### Given data:

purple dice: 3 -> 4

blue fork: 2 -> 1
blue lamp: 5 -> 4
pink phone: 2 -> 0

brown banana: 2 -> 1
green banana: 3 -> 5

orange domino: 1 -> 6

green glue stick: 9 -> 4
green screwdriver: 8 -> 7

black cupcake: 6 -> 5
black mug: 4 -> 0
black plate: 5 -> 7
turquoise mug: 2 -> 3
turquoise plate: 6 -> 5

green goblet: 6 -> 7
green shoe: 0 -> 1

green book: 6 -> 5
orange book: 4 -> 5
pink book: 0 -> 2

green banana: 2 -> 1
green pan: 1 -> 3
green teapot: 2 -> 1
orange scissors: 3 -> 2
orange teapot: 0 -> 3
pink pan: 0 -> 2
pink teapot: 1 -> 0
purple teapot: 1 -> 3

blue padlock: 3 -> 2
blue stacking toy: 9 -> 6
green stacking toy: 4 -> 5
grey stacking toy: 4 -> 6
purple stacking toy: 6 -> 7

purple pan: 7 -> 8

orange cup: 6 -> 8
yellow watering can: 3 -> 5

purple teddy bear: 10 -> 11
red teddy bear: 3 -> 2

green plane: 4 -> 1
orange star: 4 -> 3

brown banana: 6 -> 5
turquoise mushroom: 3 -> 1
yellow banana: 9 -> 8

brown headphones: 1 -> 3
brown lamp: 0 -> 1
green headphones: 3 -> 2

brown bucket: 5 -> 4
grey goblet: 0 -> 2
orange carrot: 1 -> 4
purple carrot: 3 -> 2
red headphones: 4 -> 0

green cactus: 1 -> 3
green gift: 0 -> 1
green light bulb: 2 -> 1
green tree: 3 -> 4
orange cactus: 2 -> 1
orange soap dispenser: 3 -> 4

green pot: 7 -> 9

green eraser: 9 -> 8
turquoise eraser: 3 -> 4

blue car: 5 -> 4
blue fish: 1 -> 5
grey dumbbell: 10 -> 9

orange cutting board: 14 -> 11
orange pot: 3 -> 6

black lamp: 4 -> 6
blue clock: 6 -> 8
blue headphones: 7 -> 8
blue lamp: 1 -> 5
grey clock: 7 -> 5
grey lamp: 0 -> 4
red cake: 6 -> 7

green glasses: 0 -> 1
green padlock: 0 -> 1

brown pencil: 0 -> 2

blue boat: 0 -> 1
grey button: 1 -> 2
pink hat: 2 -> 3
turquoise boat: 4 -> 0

### Your objective:
The expected result is every line above containing the string "bear".

### Exercise solution:
purple teddy bear: 10 -> 11
red teddy bear: 3 -> 2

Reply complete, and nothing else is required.